=== Extracted data ===

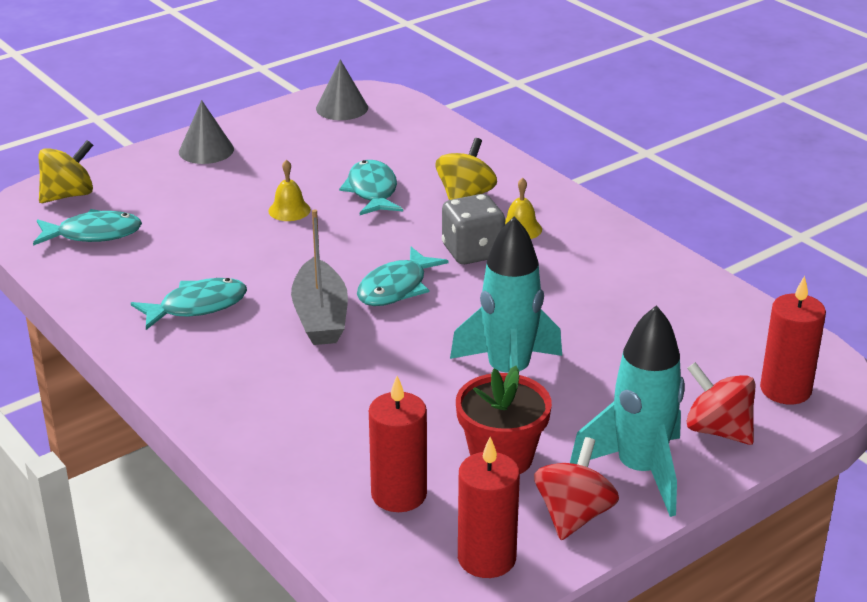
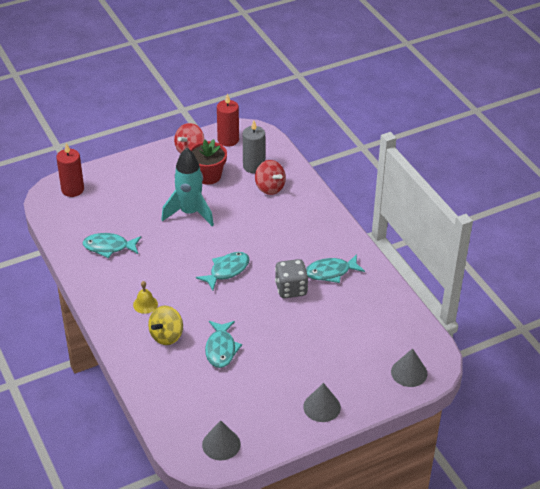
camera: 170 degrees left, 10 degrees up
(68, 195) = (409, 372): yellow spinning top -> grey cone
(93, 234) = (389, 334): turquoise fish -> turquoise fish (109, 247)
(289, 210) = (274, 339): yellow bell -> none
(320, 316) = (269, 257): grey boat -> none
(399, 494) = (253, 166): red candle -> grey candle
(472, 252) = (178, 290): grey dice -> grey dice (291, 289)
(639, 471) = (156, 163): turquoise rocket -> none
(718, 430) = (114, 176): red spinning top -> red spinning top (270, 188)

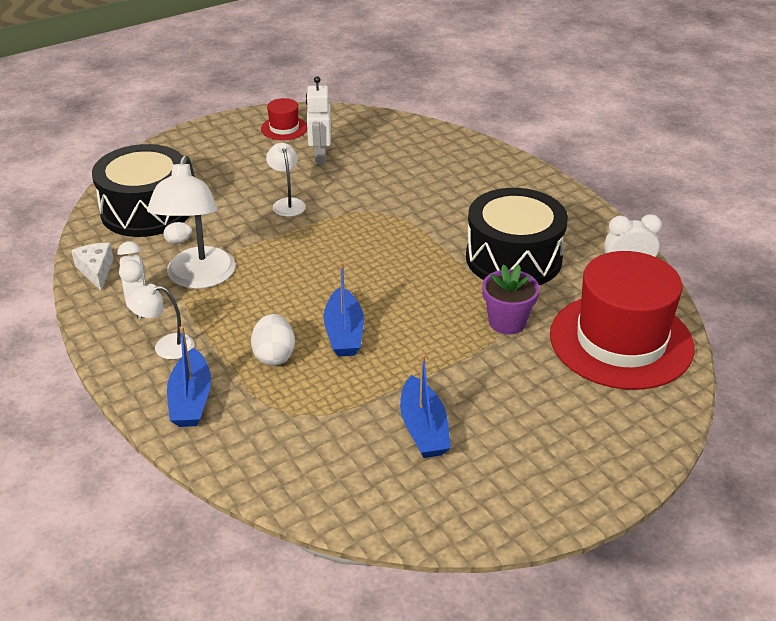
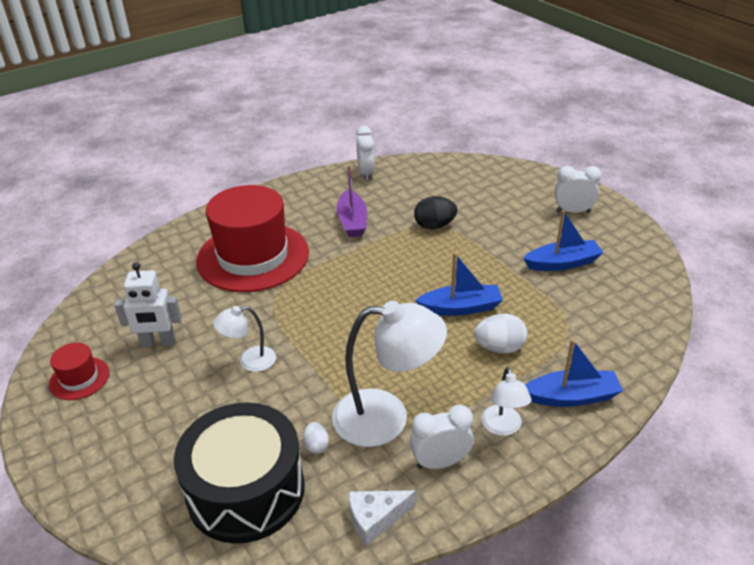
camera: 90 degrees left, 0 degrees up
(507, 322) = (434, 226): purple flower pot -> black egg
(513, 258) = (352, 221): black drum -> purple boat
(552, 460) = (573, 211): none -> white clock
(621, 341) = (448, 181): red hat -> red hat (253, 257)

===

# Work request
Starting at the line in the records above that contains "(513, 258) = (352, 221): black", output every line up to and including the last one, with nothing added.

# Reply to the exercise
(513, 258) = (352, 221): black drum -> purple boat
(552, 460) = (573, 211): none -> white clock
(621, 341) = (448, 181): red hat -> red hat (253, 257)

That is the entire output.